• **REQUIRED ACTION**: What do the lines say, reproduced word for word, from the first of the entries below through the line bearing "camera: 20 degrees left, 0 degrees up"?

Stored items:
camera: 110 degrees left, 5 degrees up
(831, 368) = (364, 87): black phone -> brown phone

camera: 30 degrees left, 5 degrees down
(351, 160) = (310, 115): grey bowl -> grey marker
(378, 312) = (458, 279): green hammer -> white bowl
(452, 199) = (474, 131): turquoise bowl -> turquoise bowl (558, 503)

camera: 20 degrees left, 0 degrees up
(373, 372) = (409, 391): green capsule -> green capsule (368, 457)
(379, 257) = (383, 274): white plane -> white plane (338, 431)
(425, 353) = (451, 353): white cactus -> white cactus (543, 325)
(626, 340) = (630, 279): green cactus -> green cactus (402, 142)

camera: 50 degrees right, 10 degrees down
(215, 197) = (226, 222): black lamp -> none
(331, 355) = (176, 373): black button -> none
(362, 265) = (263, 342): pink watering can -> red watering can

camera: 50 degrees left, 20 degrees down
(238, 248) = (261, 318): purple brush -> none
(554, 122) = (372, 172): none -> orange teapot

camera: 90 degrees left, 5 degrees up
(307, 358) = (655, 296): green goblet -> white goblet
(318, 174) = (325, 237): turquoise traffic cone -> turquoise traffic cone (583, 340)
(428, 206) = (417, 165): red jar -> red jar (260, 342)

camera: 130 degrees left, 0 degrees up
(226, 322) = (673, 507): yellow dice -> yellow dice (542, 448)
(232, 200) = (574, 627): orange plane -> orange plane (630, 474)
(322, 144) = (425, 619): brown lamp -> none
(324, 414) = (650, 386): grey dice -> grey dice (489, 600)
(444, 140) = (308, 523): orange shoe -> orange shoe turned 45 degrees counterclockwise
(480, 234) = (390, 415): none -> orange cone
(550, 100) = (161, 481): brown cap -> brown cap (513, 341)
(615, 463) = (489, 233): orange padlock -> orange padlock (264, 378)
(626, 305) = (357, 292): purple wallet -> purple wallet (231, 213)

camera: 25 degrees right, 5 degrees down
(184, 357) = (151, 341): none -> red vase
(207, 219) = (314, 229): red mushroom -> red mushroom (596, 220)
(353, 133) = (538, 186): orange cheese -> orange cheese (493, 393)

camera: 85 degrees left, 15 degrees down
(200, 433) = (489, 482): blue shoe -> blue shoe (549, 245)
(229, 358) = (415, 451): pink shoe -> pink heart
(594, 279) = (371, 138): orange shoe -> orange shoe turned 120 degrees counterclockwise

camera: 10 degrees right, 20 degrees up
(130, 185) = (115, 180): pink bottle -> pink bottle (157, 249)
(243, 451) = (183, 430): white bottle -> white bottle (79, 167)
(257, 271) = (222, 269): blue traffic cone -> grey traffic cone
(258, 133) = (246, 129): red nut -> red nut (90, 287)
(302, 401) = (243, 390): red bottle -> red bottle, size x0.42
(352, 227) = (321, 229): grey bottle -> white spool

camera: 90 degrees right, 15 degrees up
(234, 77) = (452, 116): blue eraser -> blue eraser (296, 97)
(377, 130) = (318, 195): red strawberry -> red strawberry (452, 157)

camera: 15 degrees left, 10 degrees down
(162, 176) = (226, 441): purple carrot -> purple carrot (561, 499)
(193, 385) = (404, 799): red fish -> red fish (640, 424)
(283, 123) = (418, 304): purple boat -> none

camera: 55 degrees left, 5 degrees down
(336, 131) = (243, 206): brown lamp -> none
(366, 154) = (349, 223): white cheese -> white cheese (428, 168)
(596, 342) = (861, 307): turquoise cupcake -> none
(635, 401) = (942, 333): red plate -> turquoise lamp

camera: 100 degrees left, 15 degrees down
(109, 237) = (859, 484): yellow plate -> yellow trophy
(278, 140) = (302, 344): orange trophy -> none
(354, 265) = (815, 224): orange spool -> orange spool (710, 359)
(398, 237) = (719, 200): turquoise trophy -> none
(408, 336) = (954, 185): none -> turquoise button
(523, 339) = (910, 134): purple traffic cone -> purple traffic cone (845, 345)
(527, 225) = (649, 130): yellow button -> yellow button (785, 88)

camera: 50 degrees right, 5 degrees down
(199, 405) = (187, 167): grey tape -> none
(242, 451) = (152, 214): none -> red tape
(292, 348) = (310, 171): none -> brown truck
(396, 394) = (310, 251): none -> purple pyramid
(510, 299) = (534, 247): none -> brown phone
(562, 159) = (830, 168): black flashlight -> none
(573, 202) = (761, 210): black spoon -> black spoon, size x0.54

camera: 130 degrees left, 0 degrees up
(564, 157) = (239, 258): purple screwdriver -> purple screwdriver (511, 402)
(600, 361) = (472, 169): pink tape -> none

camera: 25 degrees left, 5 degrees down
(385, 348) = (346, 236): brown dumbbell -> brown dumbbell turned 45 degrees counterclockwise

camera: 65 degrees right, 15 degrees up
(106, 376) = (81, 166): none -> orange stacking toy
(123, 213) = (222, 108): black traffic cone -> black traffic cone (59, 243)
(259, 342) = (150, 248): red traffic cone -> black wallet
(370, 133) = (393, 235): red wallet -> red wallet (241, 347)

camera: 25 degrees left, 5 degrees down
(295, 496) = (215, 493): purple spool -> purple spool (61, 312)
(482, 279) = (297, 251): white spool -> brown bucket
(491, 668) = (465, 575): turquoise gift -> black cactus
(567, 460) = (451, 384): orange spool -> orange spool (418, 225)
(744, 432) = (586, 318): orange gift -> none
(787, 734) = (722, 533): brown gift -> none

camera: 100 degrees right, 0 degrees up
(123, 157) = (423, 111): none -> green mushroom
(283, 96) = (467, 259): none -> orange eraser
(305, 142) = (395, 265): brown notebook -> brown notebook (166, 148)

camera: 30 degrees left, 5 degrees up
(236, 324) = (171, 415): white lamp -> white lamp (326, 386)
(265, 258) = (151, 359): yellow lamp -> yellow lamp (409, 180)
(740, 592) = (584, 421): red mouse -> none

• **EXERCISE RESPONSE**:
camera: 110 degrees left, 5 degrees up
(831, 368) = (364, 87): black phone -> brown phone

camera: 30 degrees left, 5 degrees down
(351, 160) = (310, 115): grey bowl -> grey marker
(378, 312) = (458, 279): green hammer -> white bowl
(452, 199) = (474, 131): turquoise bowl -> turquoise bowl (558, 503)

camera: 20 degrees left, 0 degrees up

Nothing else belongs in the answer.